Task statement: Return every line from the one with "C3: none -> 220uF (plus ADC, minus COM)" through the one with "C6: 22nF (+5V, ADC) -> none", inclusive, exactly as it appears below.

Data shown below:

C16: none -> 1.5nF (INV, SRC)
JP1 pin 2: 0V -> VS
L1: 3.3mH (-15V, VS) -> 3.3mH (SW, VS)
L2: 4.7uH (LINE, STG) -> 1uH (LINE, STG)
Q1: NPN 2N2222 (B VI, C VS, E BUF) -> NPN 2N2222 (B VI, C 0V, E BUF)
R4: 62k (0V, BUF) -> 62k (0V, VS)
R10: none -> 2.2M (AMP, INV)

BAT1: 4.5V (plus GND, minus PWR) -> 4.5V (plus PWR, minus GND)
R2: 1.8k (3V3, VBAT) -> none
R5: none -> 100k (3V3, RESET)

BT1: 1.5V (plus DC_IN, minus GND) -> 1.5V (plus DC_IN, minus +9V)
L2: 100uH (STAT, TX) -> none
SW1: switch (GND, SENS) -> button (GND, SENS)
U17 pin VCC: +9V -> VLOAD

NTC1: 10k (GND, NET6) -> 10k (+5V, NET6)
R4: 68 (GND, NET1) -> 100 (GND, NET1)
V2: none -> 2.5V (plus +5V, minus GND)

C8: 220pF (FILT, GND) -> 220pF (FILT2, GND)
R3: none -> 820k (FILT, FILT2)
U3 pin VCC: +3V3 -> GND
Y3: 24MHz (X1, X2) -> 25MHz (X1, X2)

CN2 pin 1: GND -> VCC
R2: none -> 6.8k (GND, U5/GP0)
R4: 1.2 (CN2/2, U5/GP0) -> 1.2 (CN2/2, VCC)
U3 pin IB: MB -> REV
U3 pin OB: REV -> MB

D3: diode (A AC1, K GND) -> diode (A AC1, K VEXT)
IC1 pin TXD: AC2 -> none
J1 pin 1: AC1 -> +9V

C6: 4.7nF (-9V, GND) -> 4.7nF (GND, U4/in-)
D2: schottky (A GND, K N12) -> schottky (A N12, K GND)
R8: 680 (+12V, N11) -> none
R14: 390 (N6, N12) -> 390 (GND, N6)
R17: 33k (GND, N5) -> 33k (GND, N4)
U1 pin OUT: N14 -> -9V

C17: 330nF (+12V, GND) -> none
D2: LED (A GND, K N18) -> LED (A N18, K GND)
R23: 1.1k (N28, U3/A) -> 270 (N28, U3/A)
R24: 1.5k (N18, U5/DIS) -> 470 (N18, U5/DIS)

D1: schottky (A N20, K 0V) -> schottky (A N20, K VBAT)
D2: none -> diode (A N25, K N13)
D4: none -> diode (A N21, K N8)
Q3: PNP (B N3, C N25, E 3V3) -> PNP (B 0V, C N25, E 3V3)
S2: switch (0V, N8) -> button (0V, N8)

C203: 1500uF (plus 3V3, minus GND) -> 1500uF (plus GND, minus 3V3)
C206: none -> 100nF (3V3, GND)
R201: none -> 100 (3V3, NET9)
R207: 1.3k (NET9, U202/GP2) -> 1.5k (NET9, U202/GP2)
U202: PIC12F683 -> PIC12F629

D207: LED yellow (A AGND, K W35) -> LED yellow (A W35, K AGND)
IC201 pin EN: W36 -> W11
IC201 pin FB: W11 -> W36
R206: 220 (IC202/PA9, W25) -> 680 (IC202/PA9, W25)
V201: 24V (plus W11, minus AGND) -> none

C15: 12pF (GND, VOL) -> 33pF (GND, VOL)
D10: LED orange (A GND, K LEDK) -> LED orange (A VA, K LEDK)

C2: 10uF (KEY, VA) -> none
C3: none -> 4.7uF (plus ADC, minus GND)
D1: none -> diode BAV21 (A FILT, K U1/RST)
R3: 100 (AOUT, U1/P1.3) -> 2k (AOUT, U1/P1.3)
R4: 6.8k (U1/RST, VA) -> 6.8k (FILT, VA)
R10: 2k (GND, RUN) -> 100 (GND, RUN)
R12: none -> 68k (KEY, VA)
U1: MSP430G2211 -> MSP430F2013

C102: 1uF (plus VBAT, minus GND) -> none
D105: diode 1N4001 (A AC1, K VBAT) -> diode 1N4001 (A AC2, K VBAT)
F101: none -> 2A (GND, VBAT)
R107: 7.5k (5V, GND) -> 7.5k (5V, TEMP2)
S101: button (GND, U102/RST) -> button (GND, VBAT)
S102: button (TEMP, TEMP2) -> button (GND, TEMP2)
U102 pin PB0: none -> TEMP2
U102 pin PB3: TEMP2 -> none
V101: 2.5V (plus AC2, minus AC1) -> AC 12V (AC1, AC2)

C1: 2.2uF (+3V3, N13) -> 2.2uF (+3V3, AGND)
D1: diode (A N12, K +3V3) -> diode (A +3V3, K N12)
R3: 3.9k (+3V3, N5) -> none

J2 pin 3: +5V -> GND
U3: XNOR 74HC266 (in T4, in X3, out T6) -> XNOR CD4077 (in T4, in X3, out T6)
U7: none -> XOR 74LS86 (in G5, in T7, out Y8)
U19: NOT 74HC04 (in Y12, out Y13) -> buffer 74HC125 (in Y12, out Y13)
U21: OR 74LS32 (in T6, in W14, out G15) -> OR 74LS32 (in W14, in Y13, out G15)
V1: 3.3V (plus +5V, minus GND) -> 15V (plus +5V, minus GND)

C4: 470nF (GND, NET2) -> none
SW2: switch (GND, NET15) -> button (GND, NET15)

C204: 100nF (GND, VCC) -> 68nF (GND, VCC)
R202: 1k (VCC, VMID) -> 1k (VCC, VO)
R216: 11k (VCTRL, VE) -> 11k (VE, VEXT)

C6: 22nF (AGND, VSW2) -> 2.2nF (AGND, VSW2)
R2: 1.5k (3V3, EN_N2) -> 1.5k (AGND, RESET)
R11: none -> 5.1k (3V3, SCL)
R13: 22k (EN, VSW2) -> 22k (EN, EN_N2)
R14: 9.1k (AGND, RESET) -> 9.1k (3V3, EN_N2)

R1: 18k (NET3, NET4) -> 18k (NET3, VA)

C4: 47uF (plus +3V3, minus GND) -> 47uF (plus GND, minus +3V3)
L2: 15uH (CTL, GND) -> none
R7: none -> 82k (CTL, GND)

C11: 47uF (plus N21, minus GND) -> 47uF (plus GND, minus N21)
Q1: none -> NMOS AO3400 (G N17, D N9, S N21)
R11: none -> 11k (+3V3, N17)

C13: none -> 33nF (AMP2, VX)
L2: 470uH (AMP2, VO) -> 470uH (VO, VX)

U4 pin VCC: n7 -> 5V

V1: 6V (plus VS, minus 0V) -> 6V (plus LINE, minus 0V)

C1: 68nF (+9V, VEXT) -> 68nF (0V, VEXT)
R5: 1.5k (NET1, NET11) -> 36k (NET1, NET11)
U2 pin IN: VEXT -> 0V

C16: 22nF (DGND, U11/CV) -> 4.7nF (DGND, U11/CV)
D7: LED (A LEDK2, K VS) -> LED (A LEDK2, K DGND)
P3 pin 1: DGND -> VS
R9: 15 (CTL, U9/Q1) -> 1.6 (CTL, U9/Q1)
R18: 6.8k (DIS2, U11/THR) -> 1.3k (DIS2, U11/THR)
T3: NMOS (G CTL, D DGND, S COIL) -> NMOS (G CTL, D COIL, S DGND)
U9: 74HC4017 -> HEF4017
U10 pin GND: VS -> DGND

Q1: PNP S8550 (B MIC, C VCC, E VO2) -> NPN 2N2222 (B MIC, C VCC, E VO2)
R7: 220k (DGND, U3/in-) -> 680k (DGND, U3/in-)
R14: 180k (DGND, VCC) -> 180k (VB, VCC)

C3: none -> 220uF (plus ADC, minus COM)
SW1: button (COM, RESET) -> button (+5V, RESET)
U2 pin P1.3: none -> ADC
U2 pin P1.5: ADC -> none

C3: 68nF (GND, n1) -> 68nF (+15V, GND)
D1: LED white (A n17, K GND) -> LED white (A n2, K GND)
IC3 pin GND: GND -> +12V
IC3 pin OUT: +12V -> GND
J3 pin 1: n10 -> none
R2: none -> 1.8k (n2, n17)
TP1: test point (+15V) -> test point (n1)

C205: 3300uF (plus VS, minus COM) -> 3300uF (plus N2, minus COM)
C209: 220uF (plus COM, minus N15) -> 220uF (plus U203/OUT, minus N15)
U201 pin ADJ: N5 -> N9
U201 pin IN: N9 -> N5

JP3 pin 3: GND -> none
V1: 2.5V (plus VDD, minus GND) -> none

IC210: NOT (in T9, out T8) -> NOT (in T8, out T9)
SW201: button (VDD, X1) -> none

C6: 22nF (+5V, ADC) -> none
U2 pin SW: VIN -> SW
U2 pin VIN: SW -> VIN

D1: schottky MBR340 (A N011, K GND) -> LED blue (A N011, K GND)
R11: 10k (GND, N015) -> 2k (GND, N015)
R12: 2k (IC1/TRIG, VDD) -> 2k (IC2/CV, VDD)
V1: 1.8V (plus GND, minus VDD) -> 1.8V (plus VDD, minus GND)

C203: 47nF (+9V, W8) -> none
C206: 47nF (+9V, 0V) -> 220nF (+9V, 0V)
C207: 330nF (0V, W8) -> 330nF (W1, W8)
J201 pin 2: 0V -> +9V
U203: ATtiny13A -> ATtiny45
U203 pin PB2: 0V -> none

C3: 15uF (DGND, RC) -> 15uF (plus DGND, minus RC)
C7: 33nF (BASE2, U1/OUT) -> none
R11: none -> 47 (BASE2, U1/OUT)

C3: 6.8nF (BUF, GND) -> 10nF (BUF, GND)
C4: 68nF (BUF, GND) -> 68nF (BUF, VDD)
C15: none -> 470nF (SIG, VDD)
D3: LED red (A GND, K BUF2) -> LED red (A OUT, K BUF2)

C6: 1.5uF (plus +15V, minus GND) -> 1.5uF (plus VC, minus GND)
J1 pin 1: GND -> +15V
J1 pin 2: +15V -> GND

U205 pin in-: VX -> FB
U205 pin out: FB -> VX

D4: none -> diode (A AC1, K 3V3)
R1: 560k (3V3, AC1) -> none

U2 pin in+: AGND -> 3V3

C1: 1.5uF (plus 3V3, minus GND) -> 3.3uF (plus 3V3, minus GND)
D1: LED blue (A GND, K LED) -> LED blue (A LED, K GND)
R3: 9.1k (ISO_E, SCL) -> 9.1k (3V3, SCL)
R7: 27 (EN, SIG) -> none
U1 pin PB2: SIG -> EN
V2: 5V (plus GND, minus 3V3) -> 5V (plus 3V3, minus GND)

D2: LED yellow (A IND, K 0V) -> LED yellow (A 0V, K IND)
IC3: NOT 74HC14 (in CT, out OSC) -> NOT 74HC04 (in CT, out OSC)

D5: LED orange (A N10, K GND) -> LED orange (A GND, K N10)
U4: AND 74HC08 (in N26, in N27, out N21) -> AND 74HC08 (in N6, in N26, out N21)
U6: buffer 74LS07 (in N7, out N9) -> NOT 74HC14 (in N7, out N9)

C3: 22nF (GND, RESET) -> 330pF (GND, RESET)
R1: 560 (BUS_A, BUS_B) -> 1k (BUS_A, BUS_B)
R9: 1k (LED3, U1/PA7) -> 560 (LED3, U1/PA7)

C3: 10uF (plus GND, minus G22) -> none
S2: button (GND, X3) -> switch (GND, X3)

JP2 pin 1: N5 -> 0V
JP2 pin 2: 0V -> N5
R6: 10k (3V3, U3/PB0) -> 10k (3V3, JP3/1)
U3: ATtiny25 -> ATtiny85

End of Data shown.

Solved exercise:
C3: none -> 220uF (plus ADC, minus COM)
SW1: button (COM, RESET) -> button (+5V, RESET)
U2 pin P1.3: none -> ADC
U2 pin P1.5: ADC -> none

C3: 68nF (GND, n1) -> 68nF (+15V, GND)
D1: LED white (A n17, K GND) -> LED white (A n2, K GND)
IC3 pin GND: GND -> +12V
IC3 pin OUT: +12V -> GND
J3 pin 1: n10 -> none
R2: none -> 1.8k (n2, n17)
TP1: test point (+15V) -> test point (n1)

C205: 3300uF (plus VS, minus COM) -> 3300uF (plus N2, minus COM)
C209: 220uF (plus COM, minus N15) -> 220uF (plus U203/OUT, minus N15)
U201 pin ADJ: N5 -> N9
U201 pin IN: N9 -> N5

JP3 pin 3: GND -> none
V1: 2.5V (plus VDD, minus GND) -> none

IC210: NOT (in T9, out T8) -> NOT (in T8, out T9)
SW201: button (VDD, X1) -> none

C6: 22nF (+5V, ADC) -> none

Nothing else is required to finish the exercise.